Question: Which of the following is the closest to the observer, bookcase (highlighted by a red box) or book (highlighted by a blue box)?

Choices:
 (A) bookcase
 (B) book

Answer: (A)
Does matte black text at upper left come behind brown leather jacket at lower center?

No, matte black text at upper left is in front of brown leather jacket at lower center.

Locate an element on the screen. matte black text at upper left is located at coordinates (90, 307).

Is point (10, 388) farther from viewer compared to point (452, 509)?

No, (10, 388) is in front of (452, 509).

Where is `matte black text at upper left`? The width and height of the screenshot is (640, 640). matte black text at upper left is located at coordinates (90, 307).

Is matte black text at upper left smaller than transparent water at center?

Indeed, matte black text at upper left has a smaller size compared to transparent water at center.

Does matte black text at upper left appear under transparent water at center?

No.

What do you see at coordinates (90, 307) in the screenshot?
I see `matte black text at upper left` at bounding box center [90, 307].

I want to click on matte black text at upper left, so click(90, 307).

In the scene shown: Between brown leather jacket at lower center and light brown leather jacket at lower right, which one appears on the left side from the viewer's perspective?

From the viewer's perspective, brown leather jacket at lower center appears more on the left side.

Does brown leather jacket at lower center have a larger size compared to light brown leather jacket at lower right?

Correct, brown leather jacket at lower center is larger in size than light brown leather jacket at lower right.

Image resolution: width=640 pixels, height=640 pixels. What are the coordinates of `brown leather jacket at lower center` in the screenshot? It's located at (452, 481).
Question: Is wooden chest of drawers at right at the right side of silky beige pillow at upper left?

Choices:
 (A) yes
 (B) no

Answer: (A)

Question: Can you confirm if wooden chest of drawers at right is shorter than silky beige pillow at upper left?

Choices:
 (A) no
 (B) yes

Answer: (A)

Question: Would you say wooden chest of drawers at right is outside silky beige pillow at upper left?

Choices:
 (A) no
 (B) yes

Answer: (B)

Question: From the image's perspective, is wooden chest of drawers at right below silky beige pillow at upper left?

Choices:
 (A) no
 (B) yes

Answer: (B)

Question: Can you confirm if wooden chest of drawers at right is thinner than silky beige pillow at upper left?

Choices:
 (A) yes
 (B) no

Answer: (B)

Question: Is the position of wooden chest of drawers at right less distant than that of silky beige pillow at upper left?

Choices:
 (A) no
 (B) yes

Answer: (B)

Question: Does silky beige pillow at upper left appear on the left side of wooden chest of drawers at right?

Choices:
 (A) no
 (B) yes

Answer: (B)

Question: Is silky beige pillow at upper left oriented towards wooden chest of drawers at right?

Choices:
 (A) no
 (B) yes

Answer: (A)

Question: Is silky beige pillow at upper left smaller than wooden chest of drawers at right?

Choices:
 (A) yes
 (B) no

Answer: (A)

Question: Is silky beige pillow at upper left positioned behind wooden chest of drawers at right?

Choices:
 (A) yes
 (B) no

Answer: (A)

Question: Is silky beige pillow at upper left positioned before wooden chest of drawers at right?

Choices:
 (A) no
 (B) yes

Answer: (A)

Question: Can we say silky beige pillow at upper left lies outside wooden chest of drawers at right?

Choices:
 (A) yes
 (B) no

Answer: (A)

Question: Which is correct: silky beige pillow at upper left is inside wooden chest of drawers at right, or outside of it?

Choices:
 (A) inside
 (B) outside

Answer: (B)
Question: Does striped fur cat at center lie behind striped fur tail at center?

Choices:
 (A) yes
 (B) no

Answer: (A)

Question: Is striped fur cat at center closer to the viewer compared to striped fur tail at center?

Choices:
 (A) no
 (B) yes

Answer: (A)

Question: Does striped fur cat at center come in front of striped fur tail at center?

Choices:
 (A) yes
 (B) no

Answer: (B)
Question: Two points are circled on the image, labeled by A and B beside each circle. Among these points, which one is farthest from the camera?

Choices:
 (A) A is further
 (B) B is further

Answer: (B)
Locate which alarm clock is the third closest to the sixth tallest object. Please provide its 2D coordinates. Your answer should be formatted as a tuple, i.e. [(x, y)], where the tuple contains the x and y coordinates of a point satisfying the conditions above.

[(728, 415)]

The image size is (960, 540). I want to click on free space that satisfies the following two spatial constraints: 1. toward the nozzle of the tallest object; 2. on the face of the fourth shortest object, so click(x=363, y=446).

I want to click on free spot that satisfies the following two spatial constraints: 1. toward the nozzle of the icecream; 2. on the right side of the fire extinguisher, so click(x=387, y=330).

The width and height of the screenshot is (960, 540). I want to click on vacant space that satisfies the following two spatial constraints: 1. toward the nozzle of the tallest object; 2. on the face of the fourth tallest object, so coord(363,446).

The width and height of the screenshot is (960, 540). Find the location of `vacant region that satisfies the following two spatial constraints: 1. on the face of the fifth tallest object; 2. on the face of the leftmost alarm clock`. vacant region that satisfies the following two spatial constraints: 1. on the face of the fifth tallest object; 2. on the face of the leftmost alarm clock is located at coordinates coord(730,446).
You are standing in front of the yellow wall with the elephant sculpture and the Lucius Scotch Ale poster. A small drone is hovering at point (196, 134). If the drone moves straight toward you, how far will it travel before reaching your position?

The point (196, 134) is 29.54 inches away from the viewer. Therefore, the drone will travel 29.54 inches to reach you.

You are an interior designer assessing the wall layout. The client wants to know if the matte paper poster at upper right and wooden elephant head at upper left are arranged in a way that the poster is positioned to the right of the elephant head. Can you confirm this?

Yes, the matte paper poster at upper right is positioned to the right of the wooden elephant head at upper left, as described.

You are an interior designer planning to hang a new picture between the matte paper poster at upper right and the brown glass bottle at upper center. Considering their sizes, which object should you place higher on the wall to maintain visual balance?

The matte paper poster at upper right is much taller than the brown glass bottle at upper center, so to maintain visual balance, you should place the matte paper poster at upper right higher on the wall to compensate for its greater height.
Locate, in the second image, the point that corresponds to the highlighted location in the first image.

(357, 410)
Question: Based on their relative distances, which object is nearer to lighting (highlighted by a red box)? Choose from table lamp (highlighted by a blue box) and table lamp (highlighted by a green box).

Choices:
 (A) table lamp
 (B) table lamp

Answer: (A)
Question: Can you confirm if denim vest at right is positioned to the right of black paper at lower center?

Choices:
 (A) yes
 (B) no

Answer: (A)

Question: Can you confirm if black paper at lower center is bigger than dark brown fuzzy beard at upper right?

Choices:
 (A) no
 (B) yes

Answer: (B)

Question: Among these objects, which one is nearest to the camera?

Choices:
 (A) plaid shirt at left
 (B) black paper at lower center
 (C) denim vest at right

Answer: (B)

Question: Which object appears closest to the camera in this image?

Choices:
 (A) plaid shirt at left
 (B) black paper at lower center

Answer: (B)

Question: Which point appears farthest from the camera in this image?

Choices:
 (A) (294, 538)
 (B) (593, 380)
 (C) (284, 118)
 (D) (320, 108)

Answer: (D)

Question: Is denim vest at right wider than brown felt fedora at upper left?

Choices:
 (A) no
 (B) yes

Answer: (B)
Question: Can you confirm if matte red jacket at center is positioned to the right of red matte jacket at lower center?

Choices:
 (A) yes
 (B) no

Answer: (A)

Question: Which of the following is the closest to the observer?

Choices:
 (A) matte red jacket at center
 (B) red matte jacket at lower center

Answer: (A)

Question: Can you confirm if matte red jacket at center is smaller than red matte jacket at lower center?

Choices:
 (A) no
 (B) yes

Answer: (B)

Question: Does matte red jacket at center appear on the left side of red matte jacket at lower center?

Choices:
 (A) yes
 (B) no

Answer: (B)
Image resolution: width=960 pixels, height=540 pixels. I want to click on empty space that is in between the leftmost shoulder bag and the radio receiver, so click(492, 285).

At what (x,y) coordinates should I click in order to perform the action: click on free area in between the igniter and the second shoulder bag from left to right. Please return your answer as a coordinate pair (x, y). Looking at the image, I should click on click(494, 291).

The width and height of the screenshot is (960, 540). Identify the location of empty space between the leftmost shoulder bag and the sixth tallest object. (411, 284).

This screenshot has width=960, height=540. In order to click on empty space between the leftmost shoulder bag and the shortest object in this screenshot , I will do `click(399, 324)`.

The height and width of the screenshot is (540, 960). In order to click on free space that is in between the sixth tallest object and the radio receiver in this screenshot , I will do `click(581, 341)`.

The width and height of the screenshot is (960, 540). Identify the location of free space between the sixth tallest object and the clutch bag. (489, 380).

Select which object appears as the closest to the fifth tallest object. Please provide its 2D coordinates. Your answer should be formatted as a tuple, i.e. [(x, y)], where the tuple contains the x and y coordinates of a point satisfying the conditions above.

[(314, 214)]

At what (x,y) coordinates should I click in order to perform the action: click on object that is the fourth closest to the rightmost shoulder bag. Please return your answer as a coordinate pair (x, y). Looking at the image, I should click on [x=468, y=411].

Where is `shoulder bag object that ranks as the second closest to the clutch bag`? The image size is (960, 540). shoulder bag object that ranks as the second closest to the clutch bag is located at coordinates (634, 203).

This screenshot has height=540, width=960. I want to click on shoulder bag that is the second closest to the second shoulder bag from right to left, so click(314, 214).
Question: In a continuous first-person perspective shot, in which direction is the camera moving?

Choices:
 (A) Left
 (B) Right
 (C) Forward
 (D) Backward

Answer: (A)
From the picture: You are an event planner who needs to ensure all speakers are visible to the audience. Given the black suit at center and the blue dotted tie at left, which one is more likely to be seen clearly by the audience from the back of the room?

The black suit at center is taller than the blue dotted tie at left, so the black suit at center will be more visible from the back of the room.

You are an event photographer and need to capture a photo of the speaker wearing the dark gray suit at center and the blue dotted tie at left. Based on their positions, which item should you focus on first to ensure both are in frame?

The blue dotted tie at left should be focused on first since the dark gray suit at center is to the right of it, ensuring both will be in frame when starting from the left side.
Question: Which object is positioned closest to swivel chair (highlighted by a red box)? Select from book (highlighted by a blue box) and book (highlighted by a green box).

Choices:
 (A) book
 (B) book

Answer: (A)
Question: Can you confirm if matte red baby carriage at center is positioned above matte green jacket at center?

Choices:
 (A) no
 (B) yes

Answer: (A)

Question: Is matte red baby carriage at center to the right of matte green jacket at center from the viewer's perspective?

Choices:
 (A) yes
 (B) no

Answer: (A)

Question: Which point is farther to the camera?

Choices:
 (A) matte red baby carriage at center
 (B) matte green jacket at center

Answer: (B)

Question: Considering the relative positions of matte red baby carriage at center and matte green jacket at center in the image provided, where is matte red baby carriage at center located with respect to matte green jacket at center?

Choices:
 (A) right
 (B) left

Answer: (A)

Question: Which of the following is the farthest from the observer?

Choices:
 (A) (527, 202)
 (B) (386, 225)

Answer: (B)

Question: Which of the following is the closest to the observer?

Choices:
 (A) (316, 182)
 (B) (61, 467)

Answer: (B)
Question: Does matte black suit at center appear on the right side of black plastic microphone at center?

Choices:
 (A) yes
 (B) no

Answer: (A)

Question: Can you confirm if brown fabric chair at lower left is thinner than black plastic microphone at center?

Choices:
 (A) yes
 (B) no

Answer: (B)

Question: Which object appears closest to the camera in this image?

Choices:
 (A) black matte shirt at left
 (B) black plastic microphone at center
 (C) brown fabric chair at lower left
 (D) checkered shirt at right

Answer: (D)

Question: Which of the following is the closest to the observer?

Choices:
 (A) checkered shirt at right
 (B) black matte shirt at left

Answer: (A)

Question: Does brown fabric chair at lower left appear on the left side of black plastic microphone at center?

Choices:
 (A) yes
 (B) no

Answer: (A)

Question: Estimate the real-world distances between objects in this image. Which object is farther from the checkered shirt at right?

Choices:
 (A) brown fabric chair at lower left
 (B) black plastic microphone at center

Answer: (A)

- - - - - - -

**Exercise instructions**
Which lines in the items above contain the word "conditions", matching uppercase and lowercase exactly? Copy each of those lines in full.

**Written answer**
Locate which alarm clock is the third closest to the sixth tallest object. Please provide its 2D coordinates. Your answer should be formatted as a tuple, i.e. [(x, y)], where the tuple contains the x and y coordinates of a point satisfying the conditions above.
Select which object appears as the closest to the fifth tallest object. Please provide its 2D coordinates. Your answer should be formatted as a tuple, i.e. [(x, y)], where the tuple contains the x and y coordinates of a point satisfying the conditions above.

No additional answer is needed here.